Data provided:
"""
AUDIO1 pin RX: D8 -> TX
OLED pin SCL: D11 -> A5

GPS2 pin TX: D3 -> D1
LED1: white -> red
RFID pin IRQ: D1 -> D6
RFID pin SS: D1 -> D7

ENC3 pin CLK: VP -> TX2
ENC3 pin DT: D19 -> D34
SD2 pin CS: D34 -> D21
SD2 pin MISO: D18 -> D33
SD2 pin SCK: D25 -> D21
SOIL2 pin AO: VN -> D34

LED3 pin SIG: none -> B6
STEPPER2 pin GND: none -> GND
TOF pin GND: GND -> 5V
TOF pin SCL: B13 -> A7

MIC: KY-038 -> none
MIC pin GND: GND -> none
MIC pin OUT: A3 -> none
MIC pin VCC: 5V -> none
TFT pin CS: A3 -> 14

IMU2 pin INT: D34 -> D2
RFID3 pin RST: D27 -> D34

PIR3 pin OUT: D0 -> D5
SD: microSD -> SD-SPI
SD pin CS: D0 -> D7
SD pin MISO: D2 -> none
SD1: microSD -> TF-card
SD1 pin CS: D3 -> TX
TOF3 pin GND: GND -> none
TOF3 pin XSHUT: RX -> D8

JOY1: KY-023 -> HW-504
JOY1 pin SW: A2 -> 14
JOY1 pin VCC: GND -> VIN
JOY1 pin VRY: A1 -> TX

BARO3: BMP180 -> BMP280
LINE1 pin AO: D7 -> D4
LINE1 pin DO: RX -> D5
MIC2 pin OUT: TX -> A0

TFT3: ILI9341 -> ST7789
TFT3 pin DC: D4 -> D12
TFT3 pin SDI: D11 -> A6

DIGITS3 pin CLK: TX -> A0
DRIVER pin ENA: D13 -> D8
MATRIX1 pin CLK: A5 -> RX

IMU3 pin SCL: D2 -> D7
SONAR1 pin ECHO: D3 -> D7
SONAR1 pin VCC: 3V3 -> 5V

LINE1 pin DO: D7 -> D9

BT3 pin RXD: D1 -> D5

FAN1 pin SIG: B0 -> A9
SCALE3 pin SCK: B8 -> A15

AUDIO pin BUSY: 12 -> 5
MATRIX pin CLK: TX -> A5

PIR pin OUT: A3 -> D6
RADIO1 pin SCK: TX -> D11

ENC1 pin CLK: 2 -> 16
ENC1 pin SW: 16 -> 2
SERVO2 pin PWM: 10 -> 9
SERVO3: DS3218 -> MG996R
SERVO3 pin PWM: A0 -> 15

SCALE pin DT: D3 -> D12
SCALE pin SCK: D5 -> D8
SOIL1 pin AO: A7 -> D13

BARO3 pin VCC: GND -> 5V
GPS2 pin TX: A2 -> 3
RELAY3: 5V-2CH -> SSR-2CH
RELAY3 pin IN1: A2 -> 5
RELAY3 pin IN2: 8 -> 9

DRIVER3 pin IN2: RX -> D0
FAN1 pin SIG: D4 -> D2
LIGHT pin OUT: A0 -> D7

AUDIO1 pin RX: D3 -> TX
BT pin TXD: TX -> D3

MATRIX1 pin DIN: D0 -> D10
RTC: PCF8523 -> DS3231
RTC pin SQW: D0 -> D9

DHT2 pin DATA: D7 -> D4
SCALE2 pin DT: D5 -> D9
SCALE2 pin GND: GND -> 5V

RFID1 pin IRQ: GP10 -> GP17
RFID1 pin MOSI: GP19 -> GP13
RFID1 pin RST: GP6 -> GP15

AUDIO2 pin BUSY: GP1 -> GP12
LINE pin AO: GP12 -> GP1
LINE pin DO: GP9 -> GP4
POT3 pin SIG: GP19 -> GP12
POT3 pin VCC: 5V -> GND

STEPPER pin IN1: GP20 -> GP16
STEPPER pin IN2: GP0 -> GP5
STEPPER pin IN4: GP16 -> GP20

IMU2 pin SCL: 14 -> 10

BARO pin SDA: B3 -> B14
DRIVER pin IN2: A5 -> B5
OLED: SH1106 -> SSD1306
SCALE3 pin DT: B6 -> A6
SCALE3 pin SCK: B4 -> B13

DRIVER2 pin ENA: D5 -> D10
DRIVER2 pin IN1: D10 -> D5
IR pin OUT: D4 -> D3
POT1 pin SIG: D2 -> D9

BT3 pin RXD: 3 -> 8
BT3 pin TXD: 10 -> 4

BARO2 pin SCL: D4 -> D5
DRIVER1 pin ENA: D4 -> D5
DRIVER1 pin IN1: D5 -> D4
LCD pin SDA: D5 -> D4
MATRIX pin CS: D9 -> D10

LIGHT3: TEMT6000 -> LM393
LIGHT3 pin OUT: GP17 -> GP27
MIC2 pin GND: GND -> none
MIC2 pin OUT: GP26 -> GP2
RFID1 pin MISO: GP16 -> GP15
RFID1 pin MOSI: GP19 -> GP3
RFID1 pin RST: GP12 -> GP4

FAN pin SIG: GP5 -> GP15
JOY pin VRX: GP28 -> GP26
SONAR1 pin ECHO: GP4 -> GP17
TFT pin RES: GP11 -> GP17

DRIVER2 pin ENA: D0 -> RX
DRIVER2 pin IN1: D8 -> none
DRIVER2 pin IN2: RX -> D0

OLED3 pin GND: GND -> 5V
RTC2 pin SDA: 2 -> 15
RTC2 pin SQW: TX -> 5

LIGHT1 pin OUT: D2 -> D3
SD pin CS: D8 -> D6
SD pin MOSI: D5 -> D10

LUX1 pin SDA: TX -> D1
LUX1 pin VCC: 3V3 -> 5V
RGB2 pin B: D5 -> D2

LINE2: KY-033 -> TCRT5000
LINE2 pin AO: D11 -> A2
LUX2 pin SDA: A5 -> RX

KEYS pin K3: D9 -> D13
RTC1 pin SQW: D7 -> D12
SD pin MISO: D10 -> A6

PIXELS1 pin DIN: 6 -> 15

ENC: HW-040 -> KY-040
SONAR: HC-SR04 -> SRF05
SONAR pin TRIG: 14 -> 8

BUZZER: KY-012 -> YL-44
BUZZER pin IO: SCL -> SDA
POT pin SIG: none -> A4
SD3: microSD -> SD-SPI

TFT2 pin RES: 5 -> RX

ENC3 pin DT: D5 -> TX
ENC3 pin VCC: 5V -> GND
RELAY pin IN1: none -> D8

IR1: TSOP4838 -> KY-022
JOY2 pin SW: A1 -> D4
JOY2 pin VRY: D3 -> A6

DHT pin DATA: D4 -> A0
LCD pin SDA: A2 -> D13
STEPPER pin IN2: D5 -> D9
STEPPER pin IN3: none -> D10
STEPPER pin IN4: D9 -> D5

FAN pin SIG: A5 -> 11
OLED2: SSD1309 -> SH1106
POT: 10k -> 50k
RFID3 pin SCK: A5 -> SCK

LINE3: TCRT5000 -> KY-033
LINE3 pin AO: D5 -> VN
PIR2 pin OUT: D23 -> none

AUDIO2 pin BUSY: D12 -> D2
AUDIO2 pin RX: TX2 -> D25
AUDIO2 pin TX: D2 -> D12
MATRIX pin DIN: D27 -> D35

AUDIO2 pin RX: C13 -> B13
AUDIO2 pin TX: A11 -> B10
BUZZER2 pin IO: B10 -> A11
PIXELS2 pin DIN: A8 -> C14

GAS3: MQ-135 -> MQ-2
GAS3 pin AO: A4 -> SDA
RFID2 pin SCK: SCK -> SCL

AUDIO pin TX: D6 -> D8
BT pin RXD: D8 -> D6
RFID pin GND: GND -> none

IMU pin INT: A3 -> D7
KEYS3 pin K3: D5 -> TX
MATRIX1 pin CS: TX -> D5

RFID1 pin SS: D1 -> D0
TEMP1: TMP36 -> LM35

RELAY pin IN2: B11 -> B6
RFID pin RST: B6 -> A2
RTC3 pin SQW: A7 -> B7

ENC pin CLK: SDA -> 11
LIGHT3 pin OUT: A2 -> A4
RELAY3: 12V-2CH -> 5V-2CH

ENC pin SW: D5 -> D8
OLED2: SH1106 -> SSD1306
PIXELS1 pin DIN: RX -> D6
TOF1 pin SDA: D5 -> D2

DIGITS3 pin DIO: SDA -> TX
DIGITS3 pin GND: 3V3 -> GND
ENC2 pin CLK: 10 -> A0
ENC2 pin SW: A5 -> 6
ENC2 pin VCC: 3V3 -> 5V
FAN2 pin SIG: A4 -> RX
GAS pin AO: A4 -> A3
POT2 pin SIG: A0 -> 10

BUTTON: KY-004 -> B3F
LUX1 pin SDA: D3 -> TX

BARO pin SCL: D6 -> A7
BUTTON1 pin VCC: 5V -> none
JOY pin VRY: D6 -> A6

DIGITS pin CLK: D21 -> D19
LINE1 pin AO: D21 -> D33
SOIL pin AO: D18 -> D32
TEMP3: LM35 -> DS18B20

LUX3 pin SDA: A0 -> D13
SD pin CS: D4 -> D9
"""
How to complete this task: Beginning of the records through the line with "TOF pin SCL: B13 -> A7": return that span exactly and stop there.

Answer:
AUDIO1 pin RX: D8 -> TX
OLED pin SCL: D11 -> A5

GPS2 pin TX: D3 -> D1
LED1: white -> red
RFID pin IRQ: D1 -> D6
RFID pin SS: D1 -> D7

ENC3 pin CLK: VP -> TX2
ENC3 pin DT: D19 -> D34
SD2 pin CS: D34 -> D21
SD2 pin MISO: D18 -> D33
SD2 pin SCK: D25 -> D21
SOIL2 pin AO: VN -> D34

LED3 pin SIG: none -> B6
STEPPER2 pin GND: none -> GND
TOF pin GND: GND -> 5V
TOF pin SCL: B13 -> A7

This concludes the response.